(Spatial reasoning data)

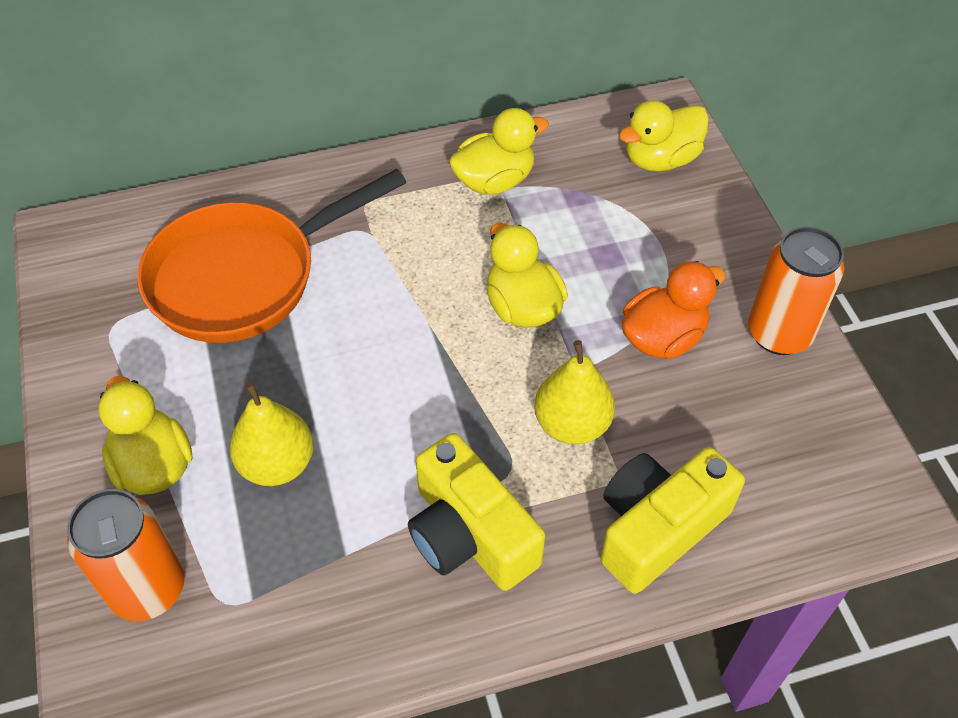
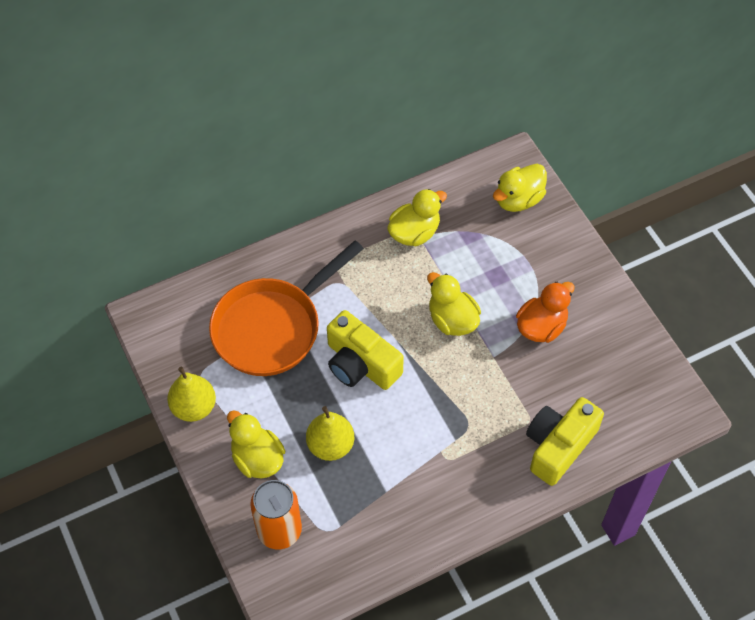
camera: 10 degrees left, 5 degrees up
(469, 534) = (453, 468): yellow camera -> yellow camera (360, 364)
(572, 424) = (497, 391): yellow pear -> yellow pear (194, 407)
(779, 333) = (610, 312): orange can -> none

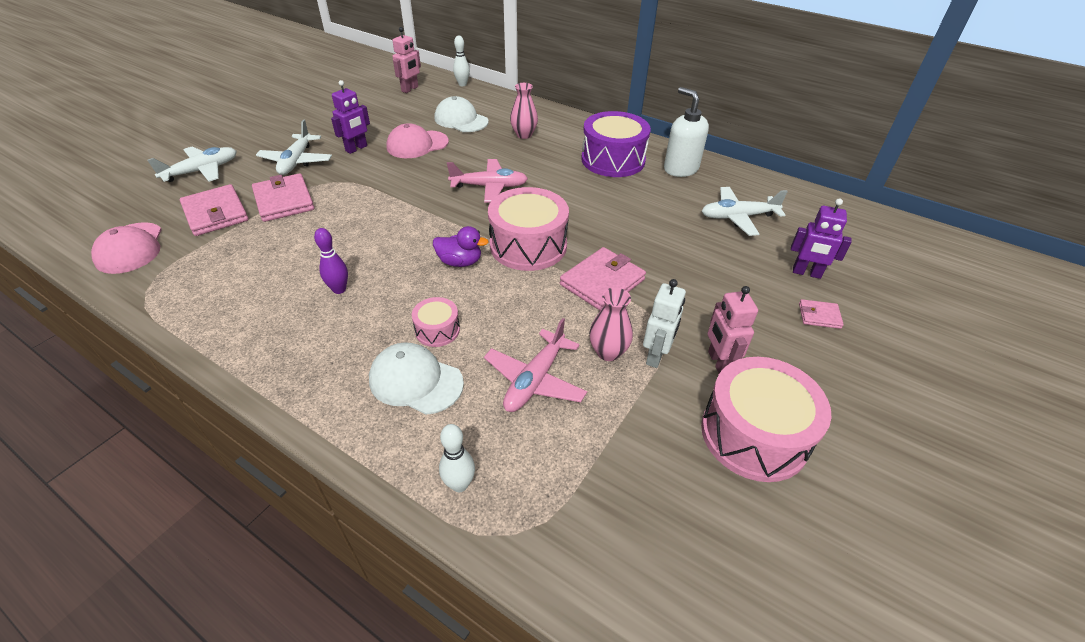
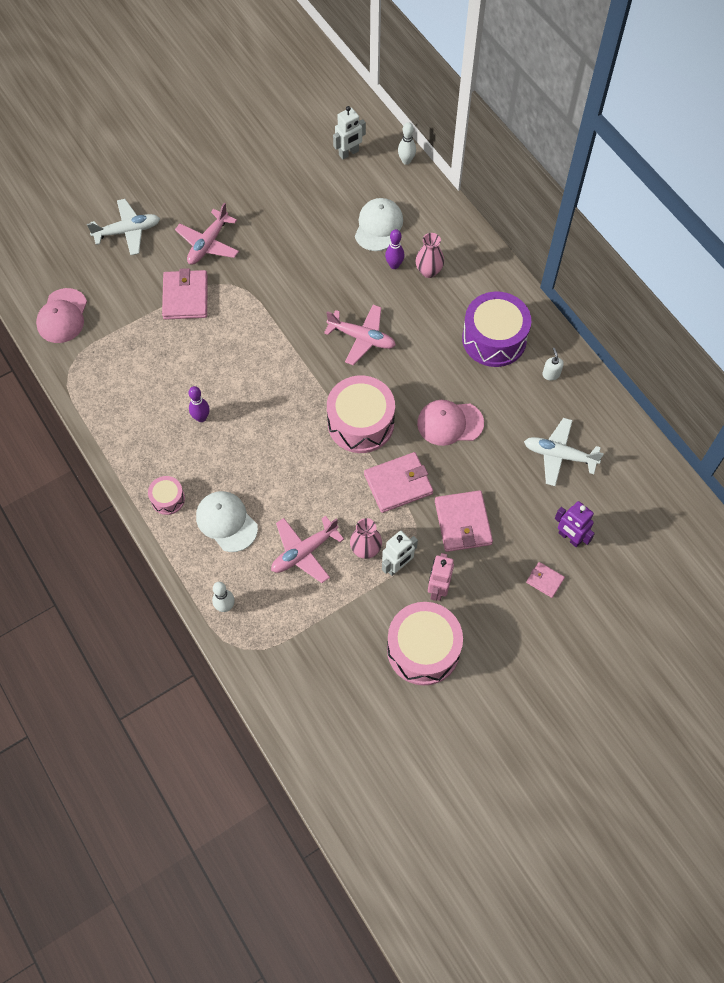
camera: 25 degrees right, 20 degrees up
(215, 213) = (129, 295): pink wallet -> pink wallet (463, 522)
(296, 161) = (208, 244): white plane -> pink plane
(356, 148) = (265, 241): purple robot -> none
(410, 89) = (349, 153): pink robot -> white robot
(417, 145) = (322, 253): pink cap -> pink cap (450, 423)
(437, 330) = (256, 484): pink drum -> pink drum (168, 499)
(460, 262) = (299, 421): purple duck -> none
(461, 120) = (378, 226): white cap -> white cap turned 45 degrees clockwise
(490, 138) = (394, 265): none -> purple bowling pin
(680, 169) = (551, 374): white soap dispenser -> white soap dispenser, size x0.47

§ **Exercise objective**
The copy you give must repeat each record character for character, but it must not include the pictures.

§ **Exercise solution**
camera: 10 degrees left, 5 degrees up
(469, 534) = (453, 468): yellow camera -> yellow camera (360, 364)
(572, 424) = (497, 391): yellow pear -> yellow pear (194, 407)
(779, 333) = (610, 312): orange can -> none

camera: 25 degrees right, 20 degrees up
(215, 213) = (129, 295): pink wallet -> pink wallet (463, 522)
(296, 161) = (208, 244): white plane -> pink plane
(356, 148) = (265, 241): purple robot -> none
(410, 89) = (349, 153): pink robot -> white robot
(417, 145) = (322, 253): pink cap -> pink cap (450, 423)
(437, 330) = (256, 484): pink drum -> pink drum (168, 499)
(460, 262) = (299, 421): purple duck -> none
(461, 120) = (378, 226): white cap -> white cap turned 45 degrees clockwise
(490, 138) = (394, 265): none -> purple bowling pin
(680, 169) = (551, 374): white soap dispenser -> white soap dispenser, size x0.47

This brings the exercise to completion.